Work to complete: Taking the line containing "black hammer: 3 -> 2" as the first and the last line of the entries as the end, reproduce every line between them exactly, including both.

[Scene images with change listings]
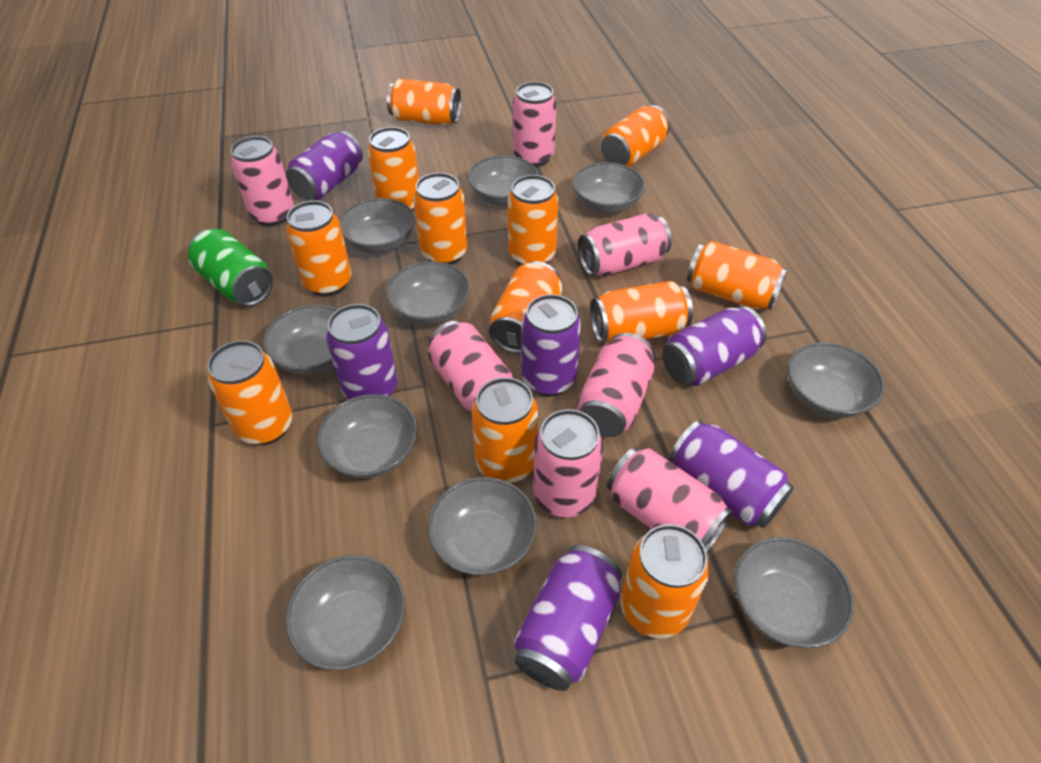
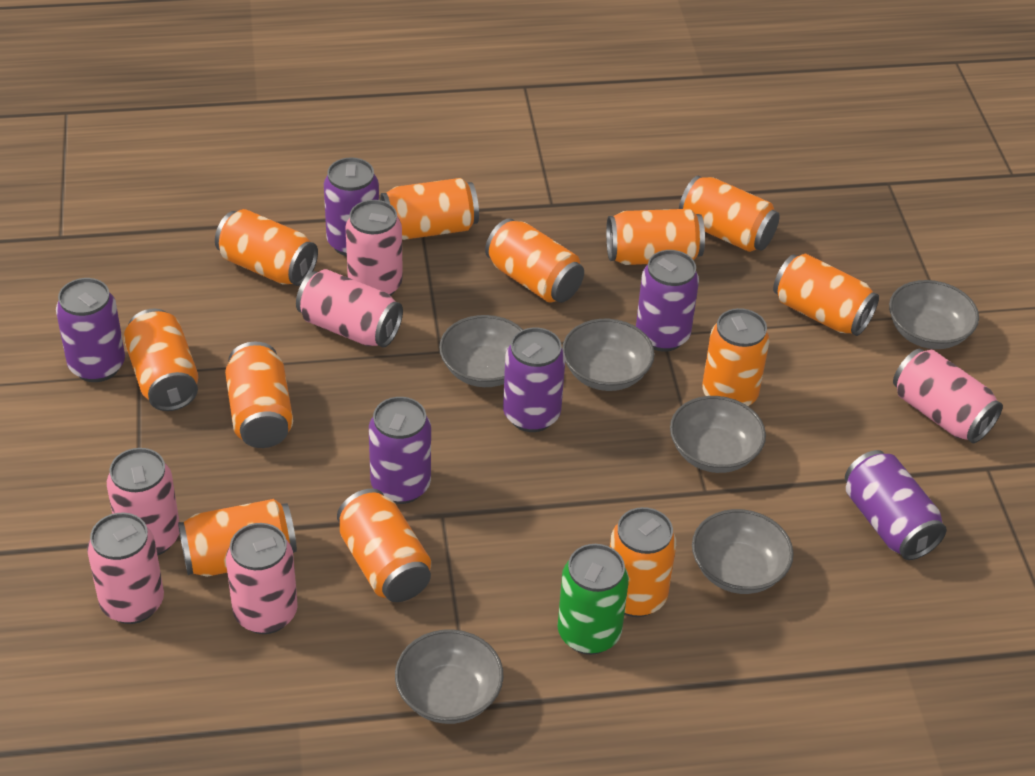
grey bowl: 10 -> 6
pink can: 7 -> 6

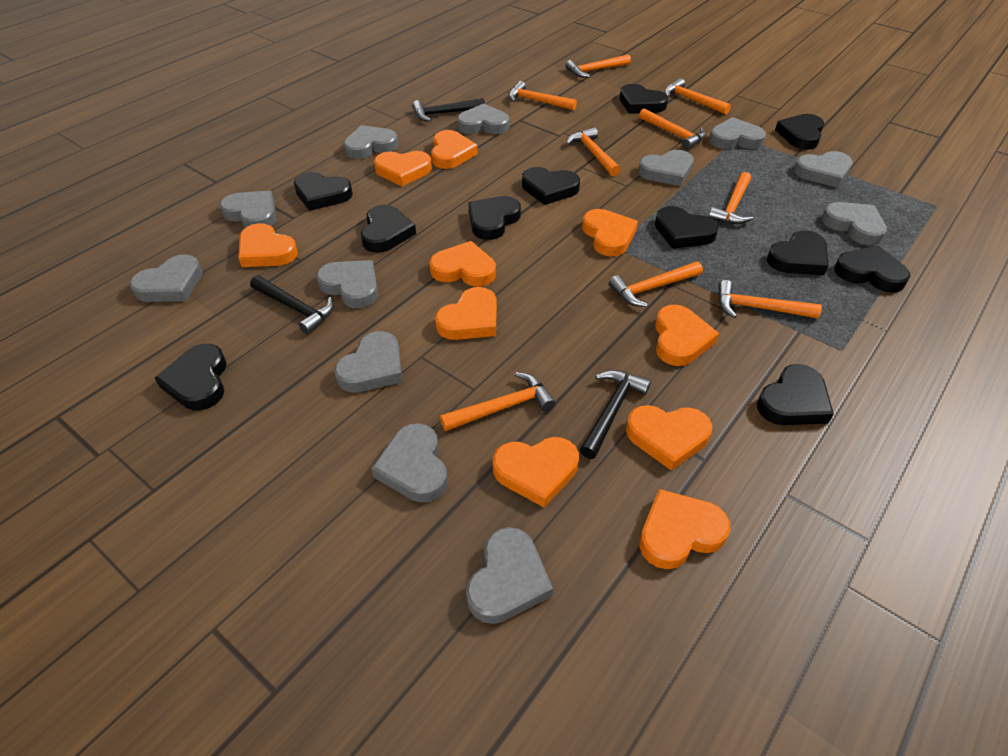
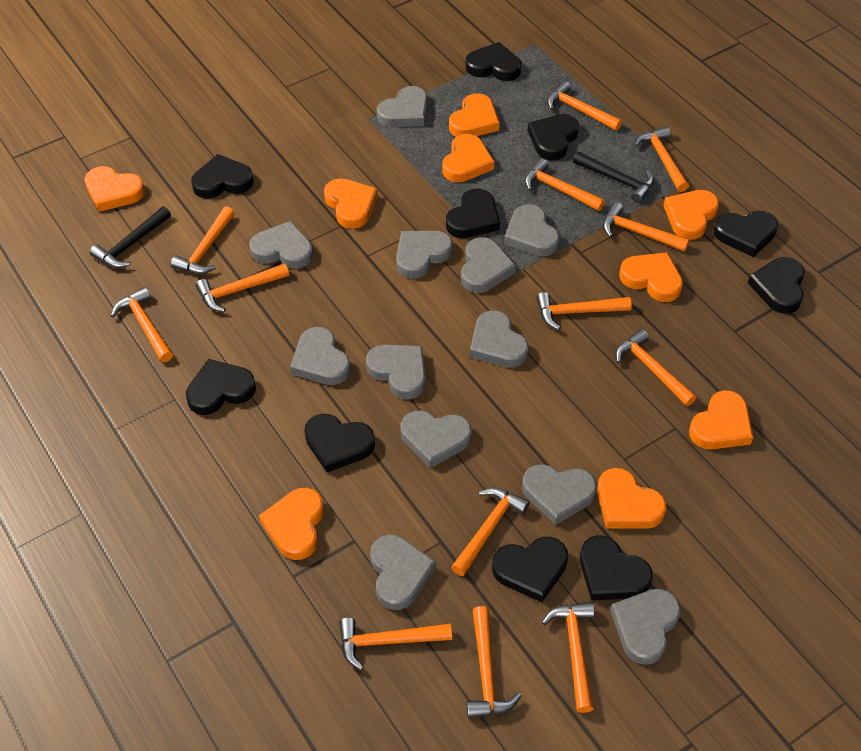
black hammer: 3 -> 2
black heart: 11 -> 10
orange hammer: 9 -> 13
orange heart: 10 -> 9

Solution to the exercise:
black hammer: 3 -> 2
black heart: 11 -> 10
orange hammer: 9 -> 13
orange heart: 10 -> 9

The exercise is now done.